» **Given data**
--------------------------------

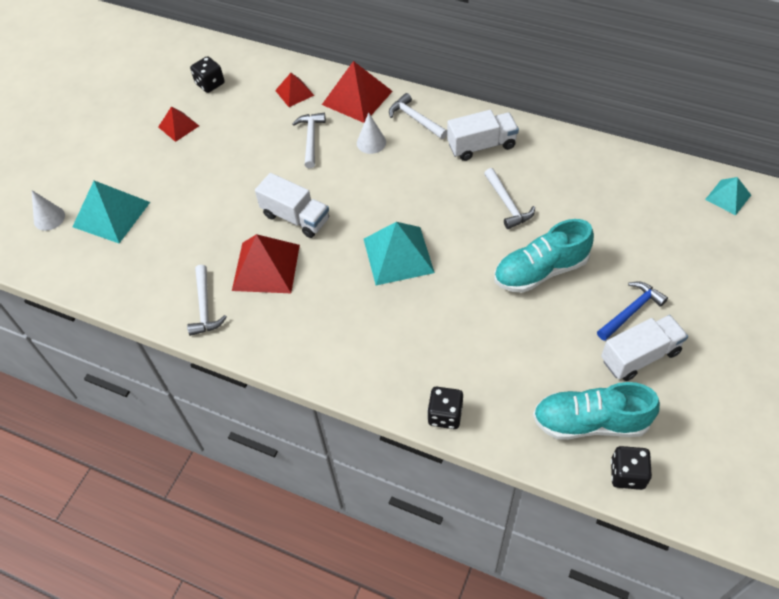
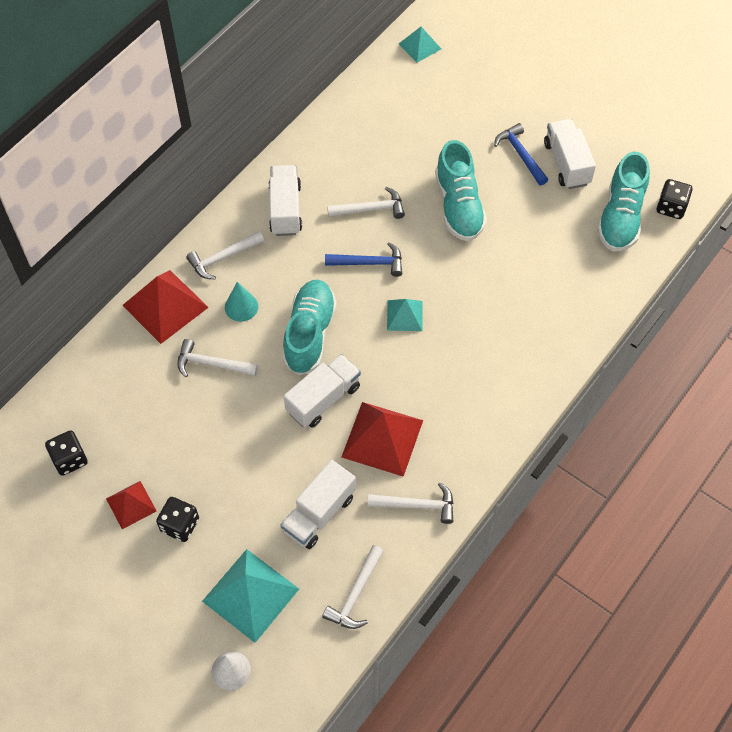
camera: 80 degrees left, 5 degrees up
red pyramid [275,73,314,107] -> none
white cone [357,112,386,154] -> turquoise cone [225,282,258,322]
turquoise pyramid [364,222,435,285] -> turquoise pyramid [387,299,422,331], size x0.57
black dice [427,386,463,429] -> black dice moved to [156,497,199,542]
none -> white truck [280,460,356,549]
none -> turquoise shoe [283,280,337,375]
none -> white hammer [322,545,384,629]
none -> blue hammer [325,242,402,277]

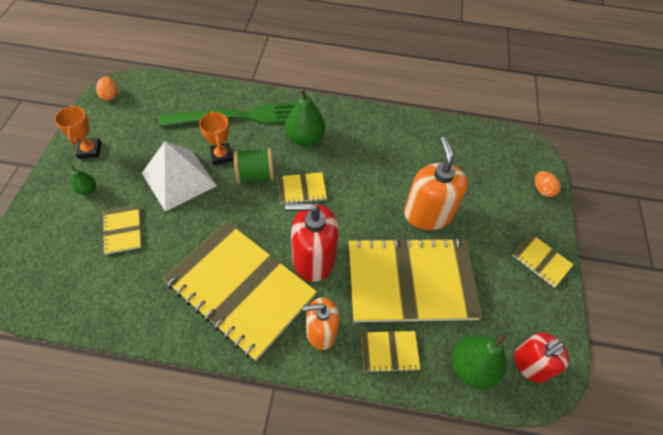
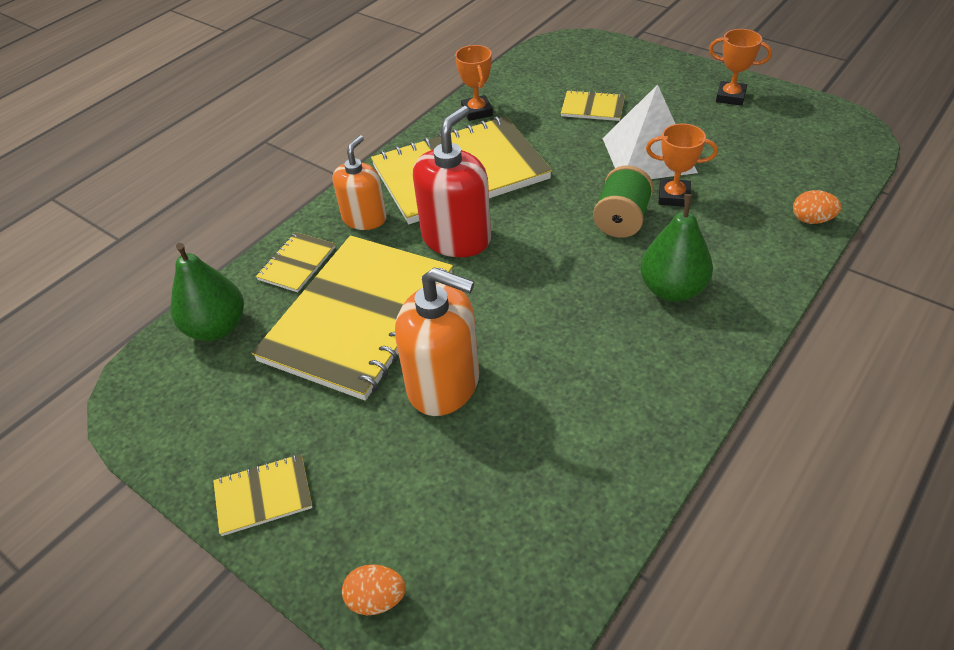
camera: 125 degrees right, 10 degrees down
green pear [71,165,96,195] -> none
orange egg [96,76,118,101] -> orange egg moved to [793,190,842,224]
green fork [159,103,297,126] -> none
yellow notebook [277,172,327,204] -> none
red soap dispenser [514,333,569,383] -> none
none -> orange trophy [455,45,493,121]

--------------------------------

» **What you are asked to do**
Although the records contain pictures, return only their text, exactly as written.

» **Answer section**
camera: 80 degrees left, 5 degrees up
red pyramid [275,73,314,107] -> none
white cone [357,112,386,154] -> turquoise cone [225,282,258,322]
turquoise pyramid [364,222,435,285] -> turquoise pyramid [387,299,422,331], size x0.57
black dice [427,386,463,429] -> black dice moved to [156,497,199,542]
none -> white truck [280,460,356,549]
none -> turquoise shoe [283,280,337,375]
none -> white hammer [322,545,384,629]
none -> blue hammer [325,242,402,277]

camera: 125 degrees right, 10 degrees down
green pear [71,165,96,195] -> none
orange egg [96,76,118,101] -> orange egg moved to [793,190,842,224]
green fork [159,103,297,126] -> none
yellow notebook [277,172,327,204] -> none
red soap dispenser [514,333,569,383] -> none
none -> orange trophy [455,45,493,121]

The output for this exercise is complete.